ACTIVITY
In the data below, find the line containing "camera: 25 degrees left, 5 degrees up", then set down that line and every later line up to and including the line containing "[262 290 62 69]", exactly.

= Beginning of Section =

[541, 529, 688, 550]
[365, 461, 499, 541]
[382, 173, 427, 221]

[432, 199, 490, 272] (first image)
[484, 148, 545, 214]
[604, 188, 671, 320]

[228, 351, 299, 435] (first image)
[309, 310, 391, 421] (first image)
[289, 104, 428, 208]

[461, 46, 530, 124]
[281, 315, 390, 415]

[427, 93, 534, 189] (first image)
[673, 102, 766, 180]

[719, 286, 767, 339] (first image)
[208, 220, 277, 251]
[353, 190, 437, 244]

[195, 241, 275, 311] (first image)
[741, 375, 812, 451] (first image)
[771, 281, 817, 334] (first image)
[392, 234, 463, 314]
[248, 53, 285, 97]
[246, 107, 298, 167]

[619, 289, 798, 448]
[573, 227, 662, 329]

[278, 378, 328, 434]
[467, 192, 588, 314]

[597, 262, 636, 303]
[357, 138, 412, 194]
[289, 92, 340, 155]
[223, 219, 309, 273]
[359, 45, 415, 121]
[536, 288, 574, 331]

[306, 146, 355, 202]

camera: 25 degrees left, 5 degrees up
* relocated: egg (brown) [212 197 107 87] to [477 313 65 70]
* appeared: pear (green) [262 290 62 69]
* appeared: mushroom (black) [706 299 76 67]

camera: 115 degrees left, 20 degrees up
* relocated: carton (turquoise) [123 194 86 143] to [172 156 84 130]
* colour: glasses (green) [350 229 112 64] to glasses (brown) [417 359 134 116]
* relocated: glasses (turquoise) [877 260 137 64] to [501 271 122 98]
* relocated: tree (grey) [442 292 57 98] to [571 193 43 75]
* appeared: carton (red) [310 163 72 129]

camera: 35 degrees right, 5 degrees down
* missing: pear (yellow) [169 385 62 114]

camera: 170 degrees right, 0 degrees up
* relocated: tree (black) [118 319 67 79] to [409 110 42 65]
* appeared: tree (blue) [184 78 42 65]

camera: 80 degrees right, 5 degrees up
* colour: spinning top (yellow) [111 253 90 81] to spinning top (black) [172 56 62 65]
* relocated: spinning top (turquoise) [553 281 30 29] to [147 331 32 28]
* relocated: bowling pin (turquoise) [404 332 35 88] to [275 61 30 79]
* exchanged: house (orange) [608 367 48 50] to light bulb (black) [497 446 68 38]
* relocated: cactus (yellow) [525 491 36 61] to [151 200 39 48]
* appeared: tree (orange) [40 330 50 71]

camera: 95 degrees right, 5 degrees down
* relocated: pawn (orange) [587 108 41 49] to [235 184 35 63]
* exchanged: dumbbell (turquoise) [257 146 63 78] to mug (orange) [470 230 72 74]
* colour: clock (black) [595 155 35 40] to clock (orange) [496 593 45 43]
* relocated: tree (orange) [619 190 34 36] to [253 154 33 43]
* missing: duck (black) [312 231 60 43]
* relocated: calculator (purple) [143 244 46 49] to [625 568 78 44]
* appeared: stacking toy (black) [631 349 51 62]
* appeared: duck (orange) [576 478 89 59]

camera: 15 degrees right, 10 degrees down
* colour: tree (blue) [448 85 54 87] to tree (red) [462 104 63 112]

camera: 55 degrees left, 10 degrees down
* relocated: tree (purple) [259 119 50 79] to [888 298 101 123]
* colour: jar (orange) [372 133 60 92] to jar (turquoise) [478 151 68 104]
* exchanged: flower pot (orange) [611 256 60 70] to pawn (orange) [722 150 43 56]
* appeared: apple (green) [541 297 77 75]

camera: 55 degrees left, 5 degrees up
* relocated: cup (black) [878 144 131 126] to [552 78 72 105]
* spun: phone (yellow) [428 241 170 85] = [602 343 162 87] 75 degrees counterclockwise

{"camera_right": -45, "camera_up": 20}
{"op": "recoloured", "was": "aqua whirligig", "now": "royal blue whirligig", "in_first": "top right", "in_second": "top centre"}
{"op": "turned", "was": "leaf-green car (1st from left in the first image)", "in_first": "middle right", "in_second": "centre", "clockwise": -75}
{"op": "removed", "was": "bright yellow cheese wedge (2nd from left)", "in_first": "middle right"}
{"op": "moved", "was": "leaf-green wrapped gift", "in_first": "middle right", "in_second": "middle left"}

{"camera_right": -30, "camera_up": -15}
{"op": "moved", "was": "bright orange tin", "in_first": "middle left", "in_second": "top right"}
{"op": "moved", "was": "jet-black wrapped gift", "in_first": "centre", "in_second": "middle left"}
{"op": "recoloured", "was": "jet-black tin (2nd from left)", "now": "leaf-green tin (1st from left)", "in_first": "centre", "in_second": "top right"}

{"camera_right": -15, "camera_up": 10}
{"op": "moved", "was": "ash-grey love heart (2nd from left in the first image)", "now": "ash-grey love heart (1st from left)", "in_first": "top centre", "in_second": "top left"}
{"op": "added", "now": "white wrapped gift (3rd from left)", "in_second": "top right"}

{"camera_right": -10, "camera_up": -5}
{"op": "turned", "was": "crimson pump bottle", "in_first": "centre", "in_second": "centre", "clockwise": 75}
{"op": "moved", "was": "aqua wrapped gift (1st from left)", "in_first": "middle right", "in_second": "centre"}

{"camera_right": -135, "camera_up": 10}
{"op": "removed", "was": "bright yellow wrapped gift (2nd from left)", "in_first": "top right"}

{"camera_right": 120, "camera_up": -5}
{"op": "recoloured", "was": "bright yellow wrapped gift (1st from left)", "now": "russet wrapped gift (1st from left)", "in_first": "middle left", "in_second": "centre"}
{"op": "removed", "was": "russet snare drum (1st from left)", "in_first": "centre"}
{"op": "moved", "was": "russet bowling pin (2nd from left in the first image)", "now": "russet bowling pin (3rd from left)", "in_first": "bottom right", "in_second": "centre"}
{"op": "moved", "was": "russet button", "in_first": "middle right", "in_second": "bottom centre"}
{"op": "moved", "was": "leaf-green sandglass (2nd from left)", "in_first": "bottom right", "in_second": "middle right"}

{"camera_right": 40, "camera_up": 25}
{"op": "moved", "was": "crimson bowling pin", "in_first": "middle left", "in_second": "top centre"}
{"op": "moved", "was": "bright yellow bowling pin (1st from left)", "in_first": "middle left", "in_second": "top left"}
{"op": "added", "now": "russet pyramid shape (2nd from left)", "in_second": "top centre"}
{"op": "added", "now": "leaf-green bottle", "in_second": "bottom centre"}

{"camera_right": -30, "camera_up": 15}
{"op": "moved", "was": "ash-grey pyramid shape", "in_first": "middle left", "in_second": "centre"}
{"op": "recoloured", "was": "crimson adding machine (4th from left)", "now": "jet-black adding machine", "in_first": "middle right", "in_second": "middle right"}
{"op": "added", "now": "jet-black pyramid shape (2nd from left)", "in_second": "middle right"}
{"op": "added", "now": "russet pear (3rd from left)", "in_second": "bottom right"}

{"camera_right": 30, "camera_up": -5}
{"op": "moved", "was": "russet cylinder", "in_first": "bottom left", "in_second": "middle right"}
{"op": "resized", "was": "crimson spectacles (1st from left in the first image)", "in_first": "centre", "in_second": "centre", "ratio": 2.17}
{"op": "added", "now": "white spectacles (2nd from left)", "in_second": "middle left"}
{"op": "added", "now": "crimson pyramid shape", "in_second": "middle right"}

= End of Section =

EXPECTED OUTPUT
camera: 25 degrees left, 5 degrees up
* relocated: egg (brown) [212 197 107 87] to [477 313 65 70]
* appeared: pear (green) [262 290 62 69]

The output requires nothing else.